### What to do
Omit the pictures, but give back every entry below exactly as written.

= Beginning of Section =

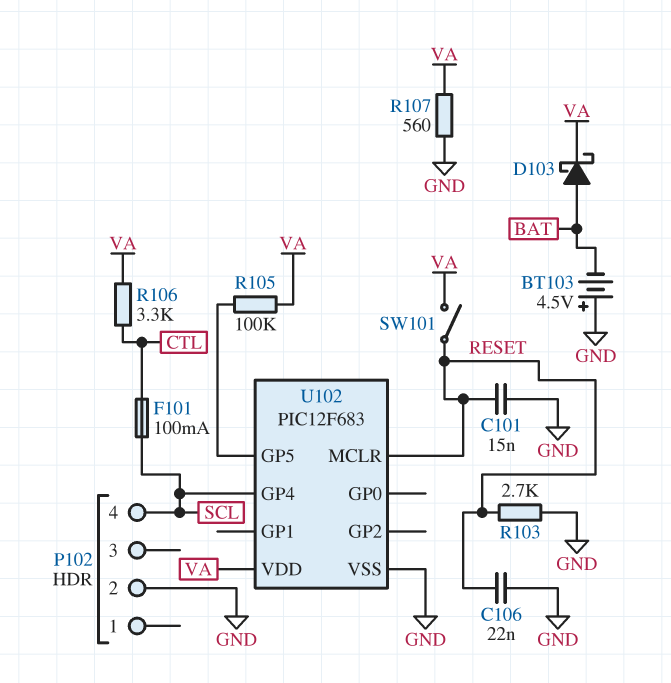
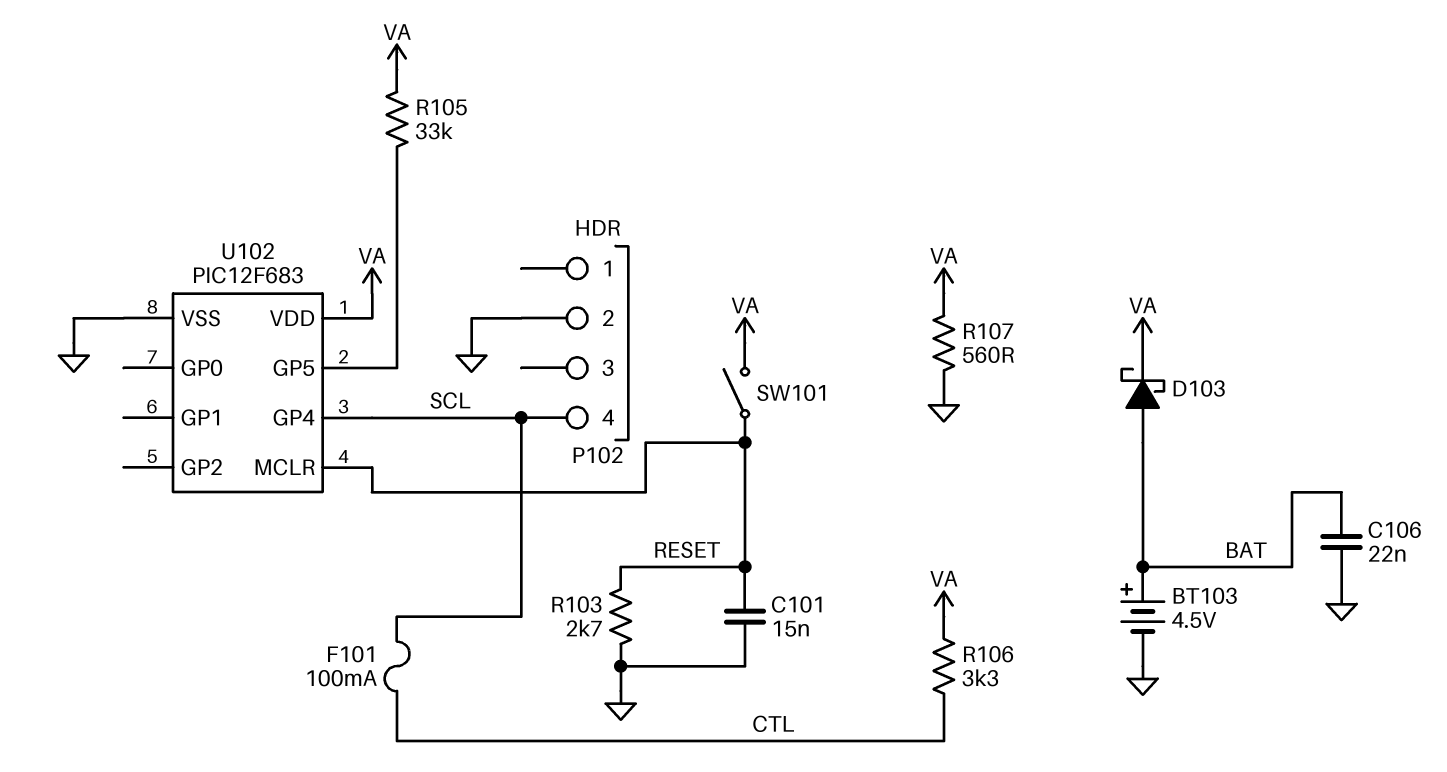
BT103: 4.5V (plus GND, minus BAT) -> 4.5V (plus BAT, minus GND)
C106: 22nF (GND, RESET) -> 22nF (BAT, GND)
R105: 100k (U102/GP5, VA) -> 33k (U102/GP5, VA)

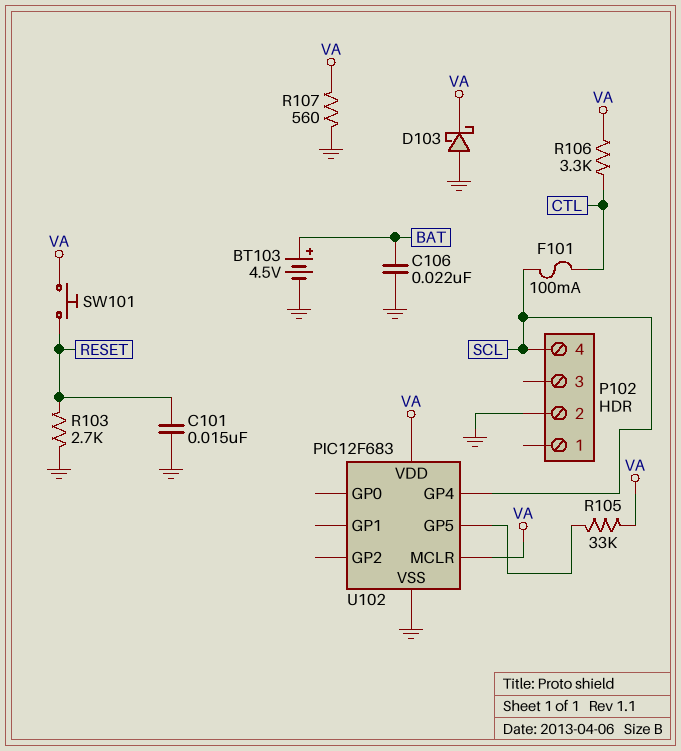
D103: schottky (A BAT, K VA) -> schottky (A GND, K VA)
SW101: switch (RESET, VA) -> button (RESET, VA)
U102 pin MCLR: RESET -> VA

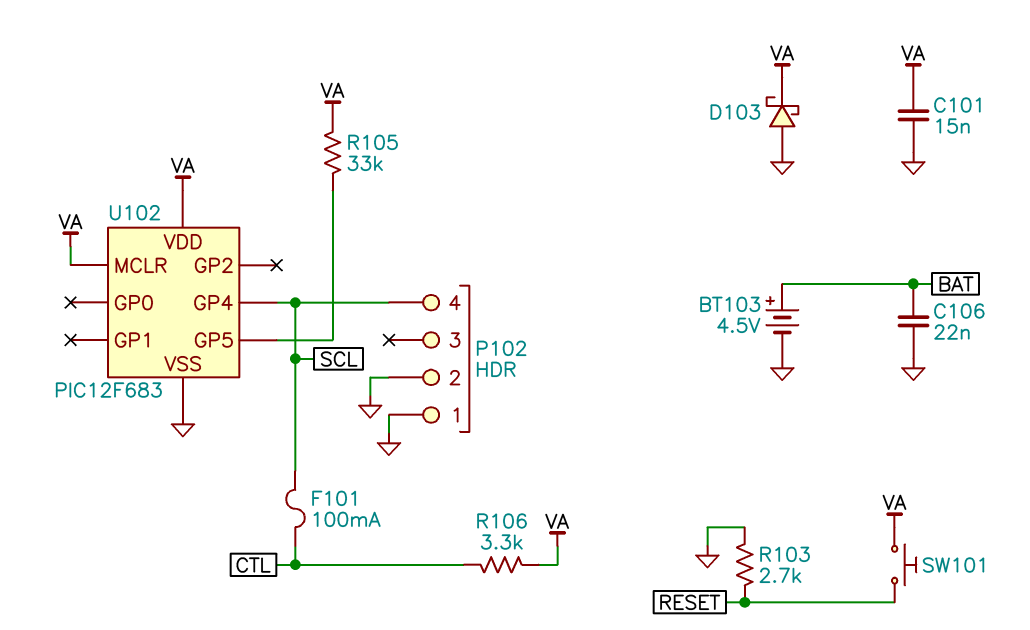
C101: 15nF (GND, RESET) -> 15nF (GND, VA)
P102 pin 1: none -> GND
R107: 560 (GND, VA) -> none

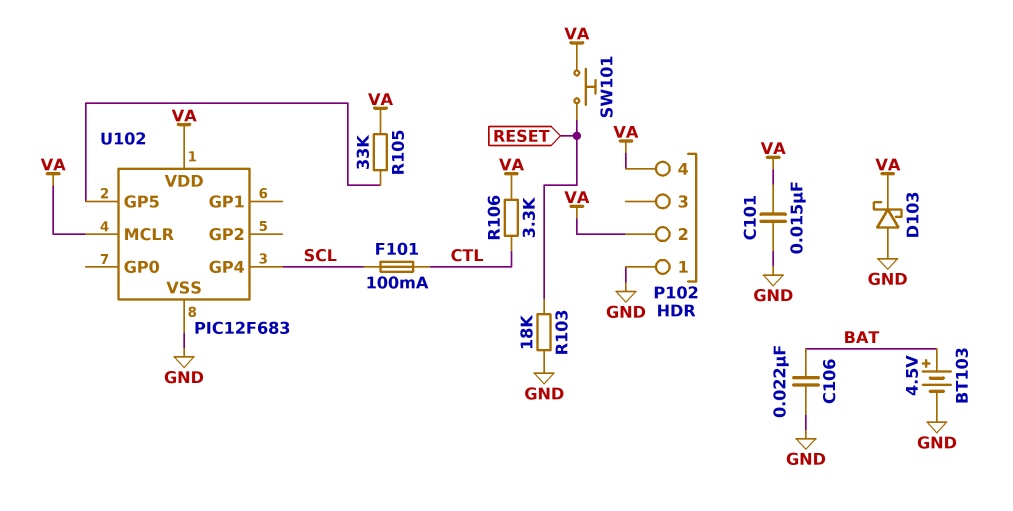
P102 pin 2: GND -> VA
P102 pin 4: SCL -> VA
R103: 2.7k (GND, RESET) -> 18k (GND, RESET)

= End of Section =

### Your response
BT103: 4.5V (plus GND, minus BAT) -> 4.5V (plus BAT, minus GND)
C106: 22nF (GND, RESET) -> 22nF (BAT, GND)
R105: 100k (U102/GP5, VA) -> 33k (U102/GP5, VA)

D103: schottky (A BAT, K VA) -> schottky (A GND, K VA)
SW101: switch (RESET, VA) -> button (RESET, VA)
U102 pin MCLR: RESET -> VA

C101: 15nF (GND, RESET) -> 15nF (GND, VA)
P102 pin 1: none -> GND
R107: 560 (GND, VA) -> none

P102 pin 2: GND -> VA
P102 pin 4: SCL -> VA
R103: 2.7k (GND, RESET) -> 18k (GND, RESET)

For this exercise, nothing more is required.